INSTRUCTIONS TO FOLLOW:
Rewrite the text lines of the records below, substituting "counterclockwise" for every "clockwise" and keeping everything else unchanged. Leave out the picture lines.

** BEGIN **

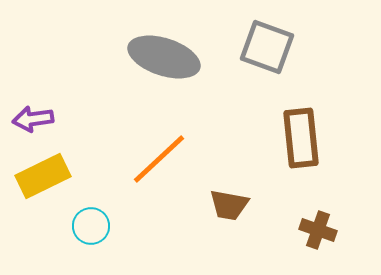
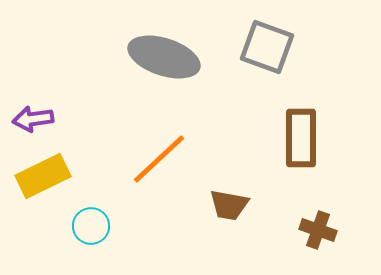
brown rectangle: rotated 6 degrees clockwise
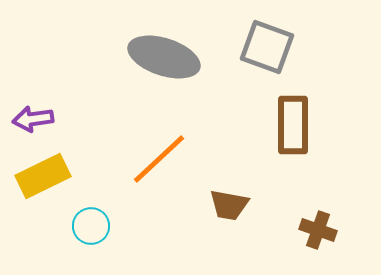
brown rectangle: moved 8 px left, 13 px up
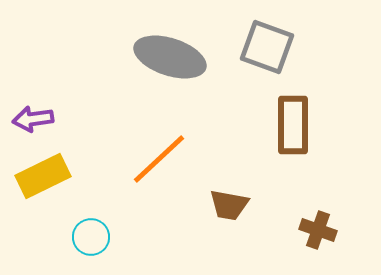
gray ellipse: moved 6 px right
cyan circle: moved 11 px down
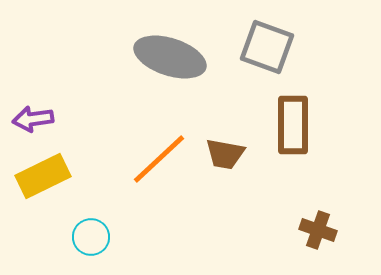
brown trapezoid: moved 4 px left, 51 px up
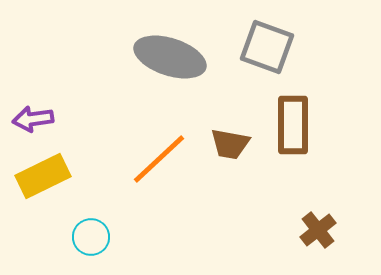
brown trapezoid: moved 5 px right, 10 px up
brown cross: rotated 33 degrees clockwise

** END **

RIGHT ANSWER:
brown rectangle: rotated 6 degrees counterclockwise
brown rectangle: moved 8 px left, 13 px up
gray ellipse: moved 6 px right
cyan circle: moved 11 px down
brown trapezoid: moved 4 px left, 51 px up
brown trapezoid: moved 5 px right, 10 px up
brown cross: rotated 33 degrees counterclockwise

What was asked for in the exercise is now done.